» RECORD EXTRACTS:
Start of Block

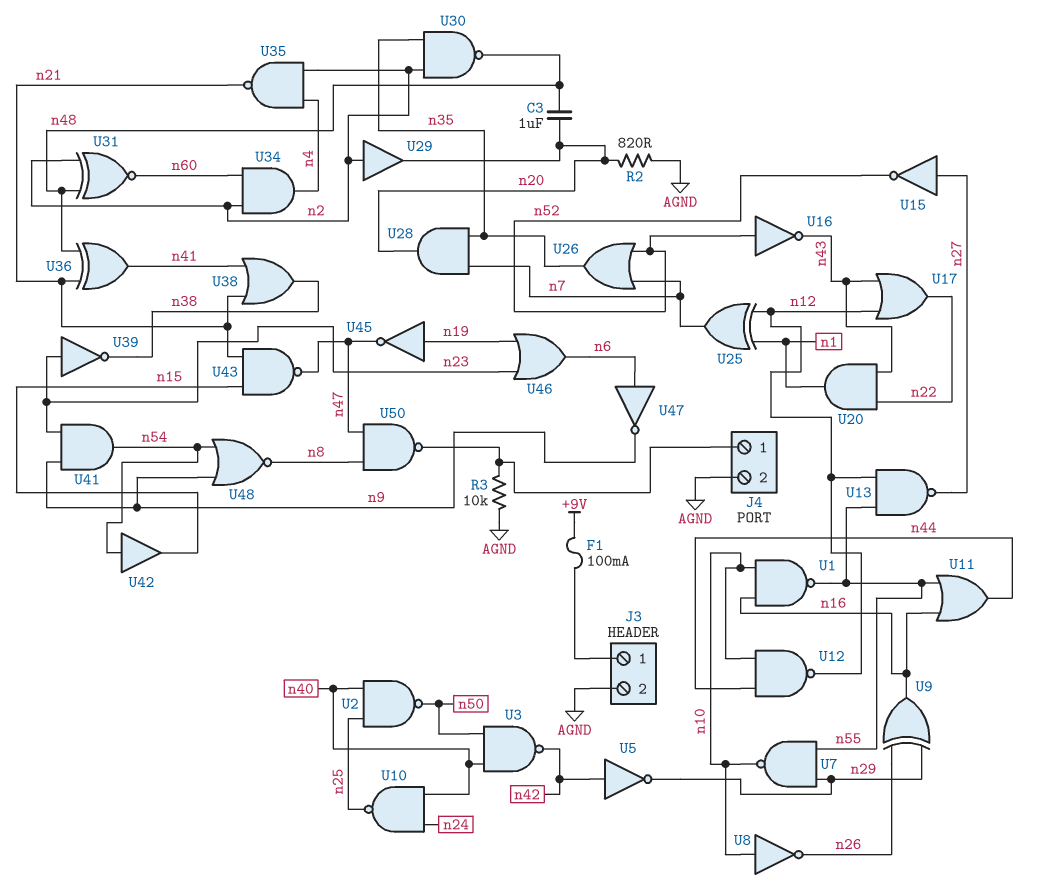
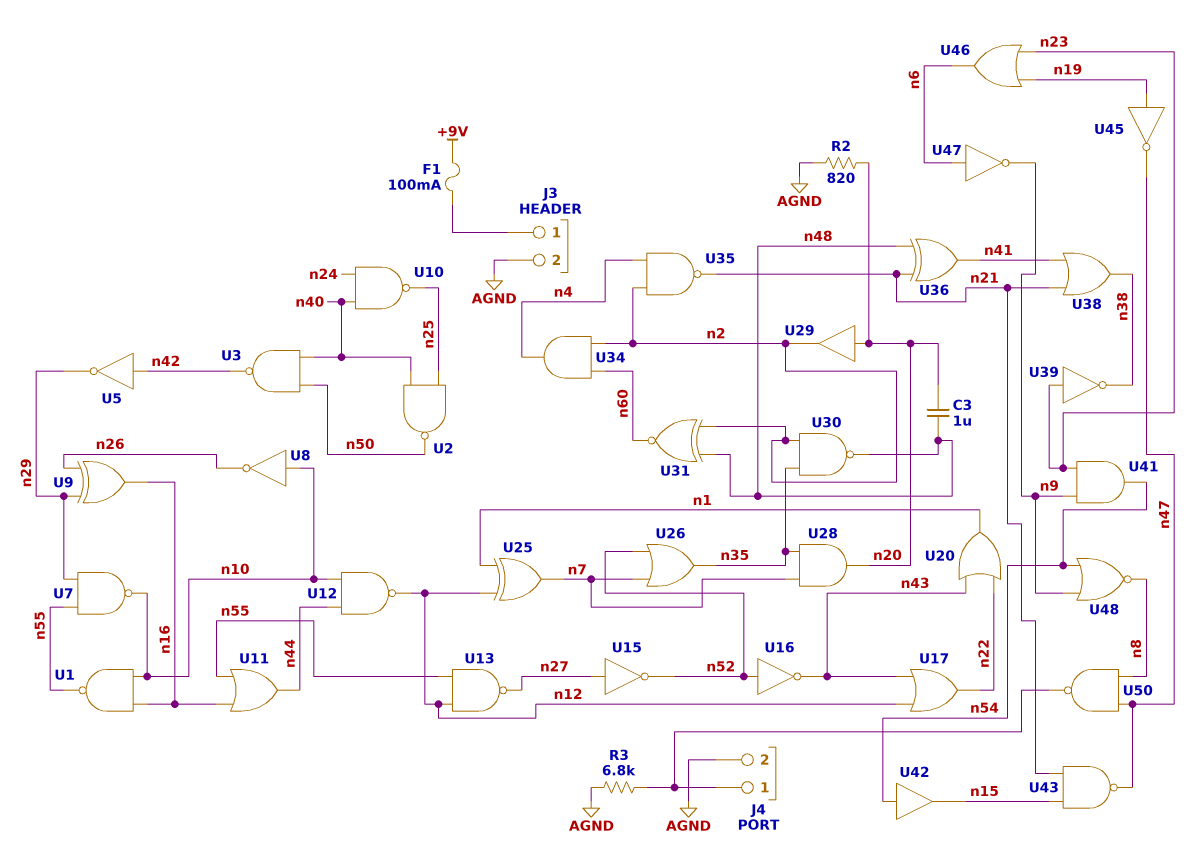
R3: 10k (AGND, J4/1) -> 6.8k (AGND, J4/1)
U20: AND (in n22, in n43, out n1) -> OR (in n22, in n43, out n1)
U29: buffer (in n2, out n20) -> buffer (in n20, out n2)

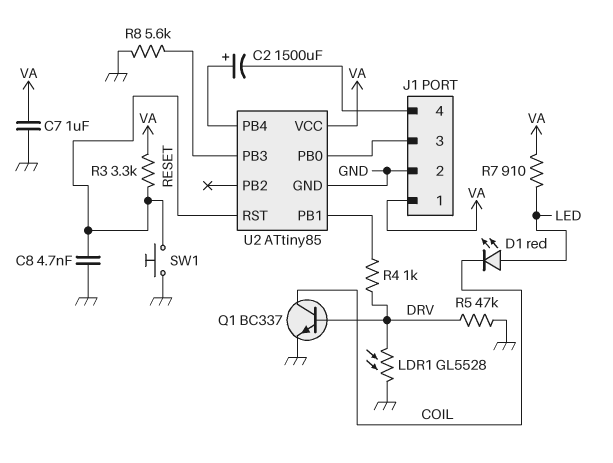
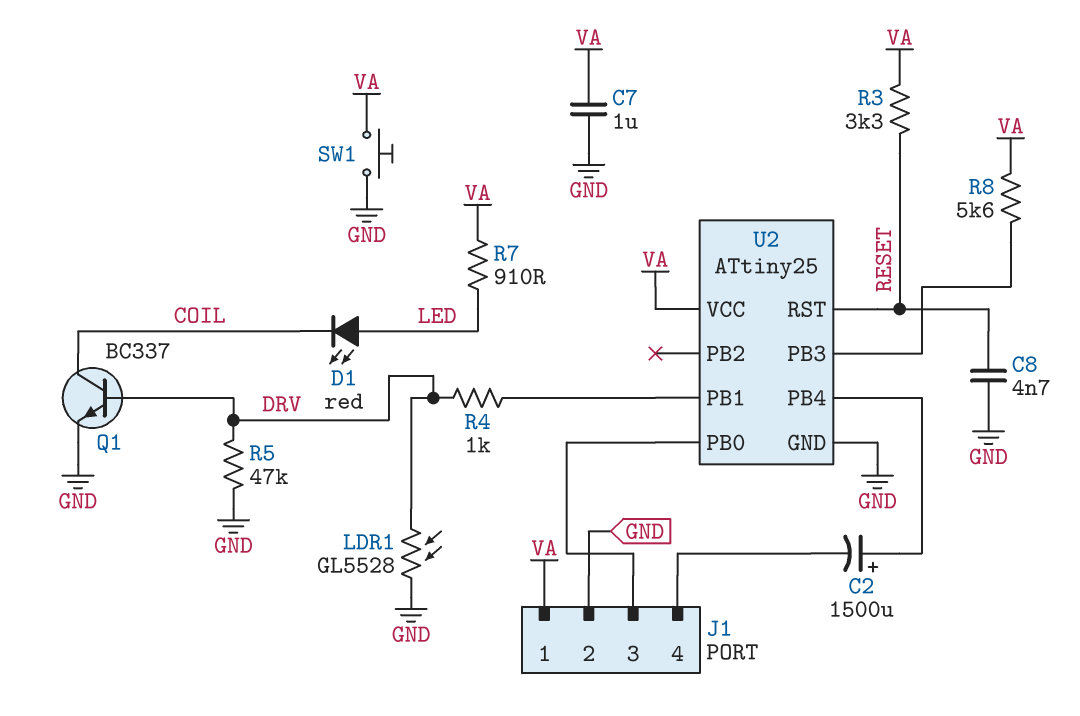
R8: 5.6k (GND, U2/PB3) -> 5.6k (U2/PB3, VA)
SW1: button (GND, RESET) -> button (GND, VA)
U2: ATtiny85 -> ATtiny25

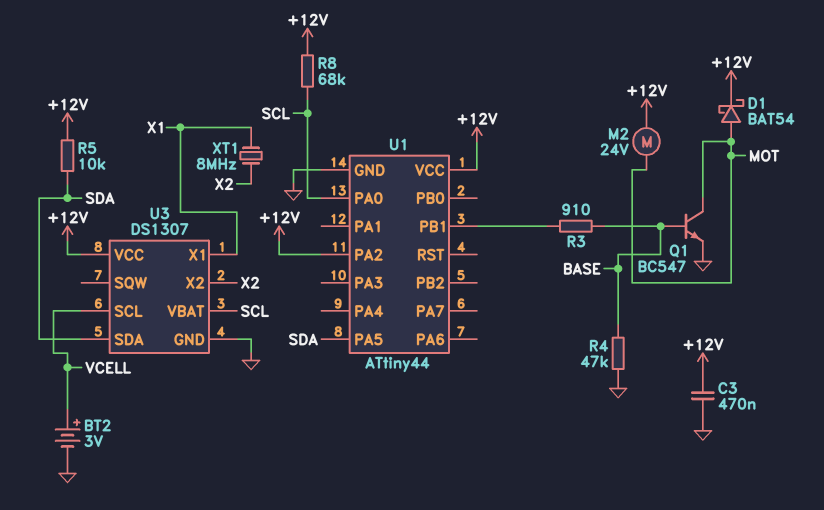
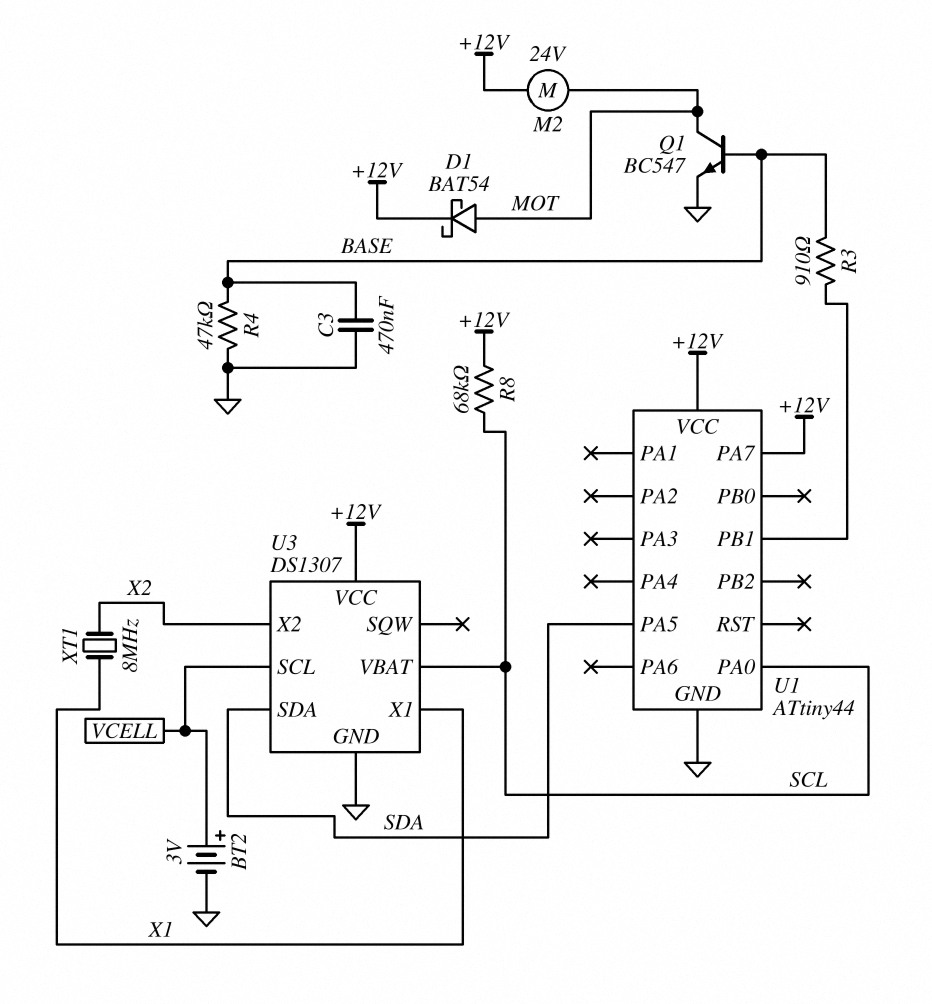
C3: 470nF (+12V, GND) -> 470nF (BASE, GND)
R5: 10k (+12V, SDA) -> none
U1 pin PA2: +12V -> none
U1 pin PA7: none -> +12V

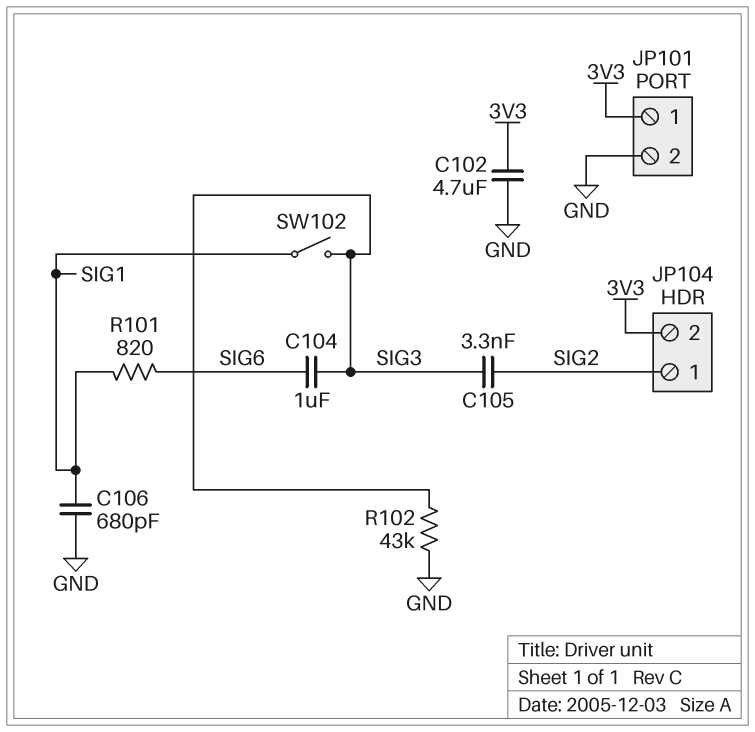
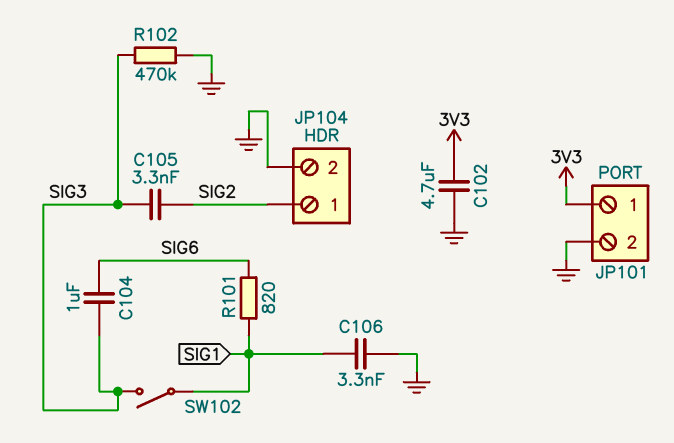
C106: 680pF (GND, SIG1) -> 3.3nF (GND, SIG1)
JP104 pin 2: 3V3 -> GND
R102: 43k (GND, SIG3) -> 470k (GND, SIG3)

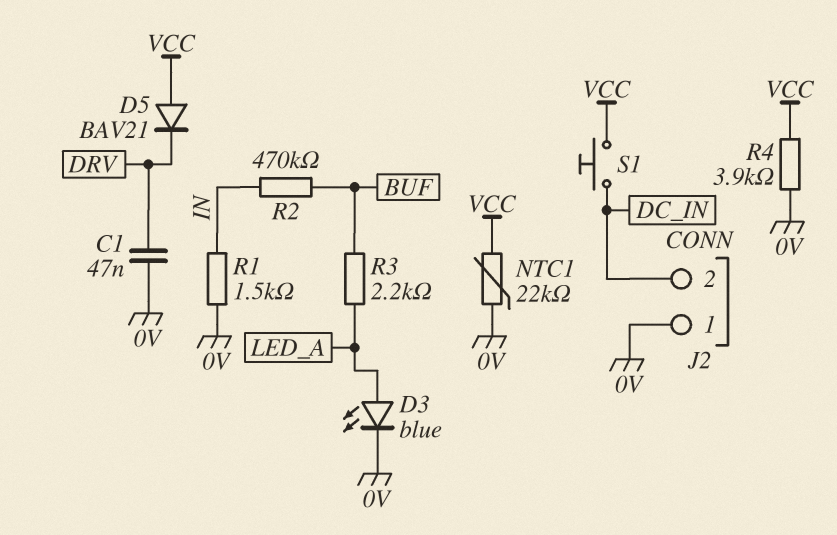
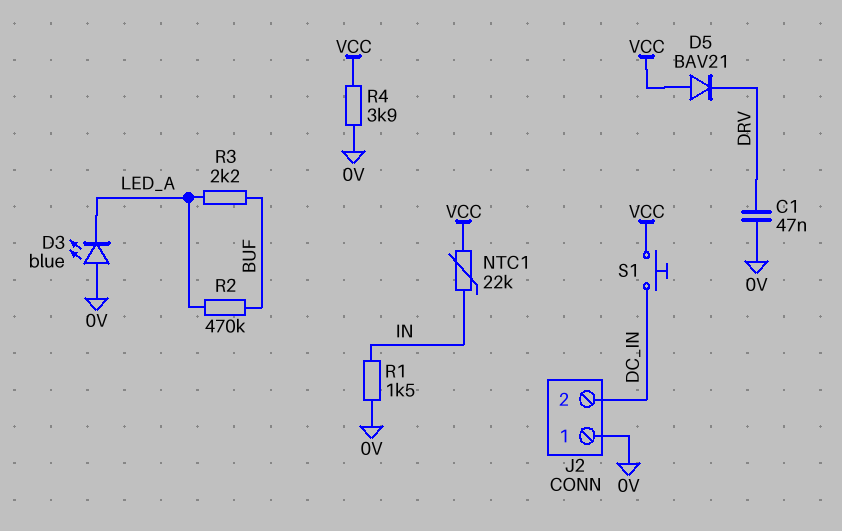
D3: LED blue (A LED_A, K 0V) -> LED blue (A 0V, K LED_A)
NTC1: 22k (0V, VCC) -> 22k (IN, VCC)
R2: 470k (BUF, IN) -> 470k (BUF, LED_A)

End of Block

» PROBLEM DESCRIPTION: Your answer must be the full listing, copied exactly, with no pictures in it.

» RESPONSE BELOW:
R3: 10k (AGND, J4/1) -> 6.8k (AGND, J4/1)
U20: AND (in n22, in n43, out n1) -> OR (in n22, in n43, out n1)
U29: buffer (in n2, out n20) -> buffer (in n20, out n2)

R8: 5.6k (GND, U2/PB3) -> 5.6k (U2/PB3, VA)
SW1: button (GND, RESET) -> button (GND, VA)
U2: ATtiny85 -> ATtiny25

C3: 470nF (+12V, GND) -> 470nF (BASE, GND)
R5: 10k (+12V, SDA) -> none
U1 pin PA2: +12V -> none
U1 pin PA7: none -> +12V

C106: 680pF (GND, SIG1) -> 3.3nF (GND, SIG1)
JP104 pin 2: 3V3 -> GND
R102: 43k (GND, SIG3) -> 470k (GND, SIG3)

D3: LED blue (A LED_A, K 0V) -> LED blue (A 0V, K LED_A)
NTC1: 22k (0V, VCC) -> 22k (IN, VCC)
R2: 470k (BUF, IN) -> 470k (BUF, LED_A)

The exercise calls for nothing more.